• [Exercise details]:
Find every line in the material that contains the string "appoggiatura" and copy each of those lines.

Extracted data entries
***

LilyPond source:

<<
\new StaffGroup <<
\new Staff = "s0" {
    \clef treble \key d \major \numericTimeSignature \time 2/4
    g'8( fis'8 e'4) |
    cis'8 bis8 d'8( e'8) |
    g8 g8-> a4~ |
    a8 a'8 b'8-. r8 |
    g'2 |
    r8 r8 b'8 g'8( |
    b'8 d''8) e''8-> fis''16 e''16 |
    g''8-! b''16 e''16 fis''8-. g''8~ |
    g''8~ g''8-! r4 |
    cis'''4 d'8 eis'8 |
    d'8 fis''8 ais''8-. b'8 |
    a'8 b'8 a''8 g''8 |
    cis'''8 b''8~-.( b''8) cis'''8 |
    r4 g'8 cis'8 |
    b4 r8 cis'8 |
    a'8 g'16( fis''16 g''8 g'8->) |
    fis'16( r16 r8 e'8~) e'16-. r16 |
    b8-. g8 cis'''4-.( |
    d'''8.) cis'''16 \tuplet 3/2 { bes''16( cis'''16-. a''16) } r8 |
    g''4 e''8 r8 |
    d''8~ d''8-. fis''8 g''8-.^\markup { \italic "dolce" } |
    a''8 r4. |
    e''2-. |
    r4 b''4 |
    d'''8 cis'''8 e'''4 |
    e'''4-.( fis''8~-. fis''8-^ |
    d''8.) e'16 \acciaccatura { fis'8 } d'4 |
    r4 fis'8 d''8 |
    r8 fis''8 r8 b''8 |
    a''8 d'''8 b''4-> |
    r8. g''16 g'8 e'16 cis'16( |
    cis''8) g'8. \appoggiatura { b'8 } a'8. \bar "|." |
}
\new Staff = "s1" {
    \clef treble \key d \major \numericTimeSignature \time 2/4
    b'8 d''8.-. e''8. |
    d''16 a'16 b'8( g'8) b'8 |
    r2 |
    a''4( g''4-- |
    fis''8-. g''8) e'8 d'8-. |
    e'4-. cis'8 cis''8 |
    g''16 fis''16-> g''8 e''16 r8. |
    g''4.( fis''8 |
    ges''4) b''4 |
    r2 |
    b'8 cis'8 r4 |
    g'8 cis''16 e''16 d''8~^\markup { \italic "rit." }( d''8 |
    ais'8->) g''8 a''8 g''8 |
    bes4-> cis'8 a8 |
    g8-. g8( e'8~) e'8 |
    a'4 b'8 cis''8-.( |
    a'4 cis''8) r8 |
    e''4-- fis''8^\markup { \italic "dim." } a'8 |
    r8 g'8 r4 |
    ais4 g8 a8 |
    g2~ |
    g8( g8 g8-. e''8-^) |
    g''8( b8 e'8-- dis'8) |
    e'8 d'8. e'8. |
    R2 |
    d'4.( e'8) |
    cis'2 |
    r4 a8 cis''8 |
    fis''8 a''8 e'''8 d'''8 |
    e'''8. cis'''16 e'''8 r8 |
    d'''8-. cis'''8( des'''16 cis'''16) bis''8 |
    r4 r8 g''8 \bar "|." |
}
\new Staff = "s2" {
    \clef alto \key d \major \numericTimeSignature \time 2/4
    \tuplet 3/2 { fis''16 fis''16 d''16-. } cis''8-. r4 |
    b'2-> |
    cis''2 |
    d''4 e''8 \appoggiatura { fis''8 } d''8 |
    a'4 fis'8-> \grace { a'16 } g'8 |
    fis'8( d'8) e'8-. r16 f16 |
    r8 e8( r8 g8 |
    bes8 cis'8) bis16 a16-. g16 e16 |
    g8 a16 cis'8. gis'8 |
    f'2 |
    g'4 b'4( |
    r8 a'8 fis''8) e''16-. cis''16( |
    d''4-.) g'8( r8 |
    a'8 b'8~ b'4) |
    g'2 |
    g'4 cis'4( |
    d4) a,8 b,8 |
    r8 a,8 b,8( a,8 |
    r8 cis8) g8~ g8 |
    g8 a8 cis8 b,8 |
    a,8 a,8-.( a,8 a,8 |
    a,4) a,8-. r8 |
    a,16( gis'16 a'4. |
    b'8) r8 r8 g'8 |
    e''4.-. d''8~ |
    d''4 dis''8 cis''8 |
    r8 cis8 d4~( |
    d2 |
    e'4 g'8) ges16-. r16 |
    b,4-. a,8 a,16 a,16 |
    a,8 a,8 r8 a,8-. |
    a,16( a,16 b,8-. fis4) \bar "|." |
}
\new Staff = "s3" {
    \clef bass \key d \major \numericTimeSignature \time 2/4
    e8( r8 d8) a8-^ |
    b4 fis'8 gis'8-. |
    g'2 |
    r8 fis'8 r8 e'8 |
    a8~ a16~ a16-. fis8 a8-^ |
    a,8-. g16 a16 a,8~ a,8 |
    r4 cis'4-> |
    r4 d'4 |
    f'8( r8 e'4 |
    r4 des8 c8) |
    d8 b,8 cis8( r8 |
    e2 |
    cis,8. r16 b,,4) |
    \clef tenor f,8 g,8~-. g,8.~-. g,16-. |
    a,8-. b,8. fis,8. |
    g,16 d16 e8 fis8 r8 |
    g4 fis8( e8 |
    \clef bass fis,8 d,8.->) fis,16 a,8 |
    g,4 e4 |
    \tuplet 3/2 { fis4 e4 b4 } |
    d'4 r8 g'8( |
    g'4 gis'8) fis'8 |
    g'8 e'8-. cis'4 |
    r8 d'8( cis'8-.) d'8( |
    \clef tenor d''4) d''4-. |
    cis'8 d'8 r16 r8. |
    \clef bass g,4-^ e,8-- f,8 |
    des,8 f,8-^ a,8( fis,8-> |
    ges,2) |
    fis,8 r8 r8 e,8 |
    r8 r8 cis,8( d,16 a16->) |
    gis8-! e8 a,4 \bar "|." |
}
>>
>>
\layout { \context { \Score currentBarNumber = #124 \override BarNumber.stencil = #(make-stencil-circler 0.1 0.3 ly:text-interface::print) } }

***

• [Solution for this exercise]:
    cis''8) g'8. \appoggiatura { b'8 } a'8. \bar "|." |
    d''4 e''8 \appoggiatura { fis''8 } d''8 |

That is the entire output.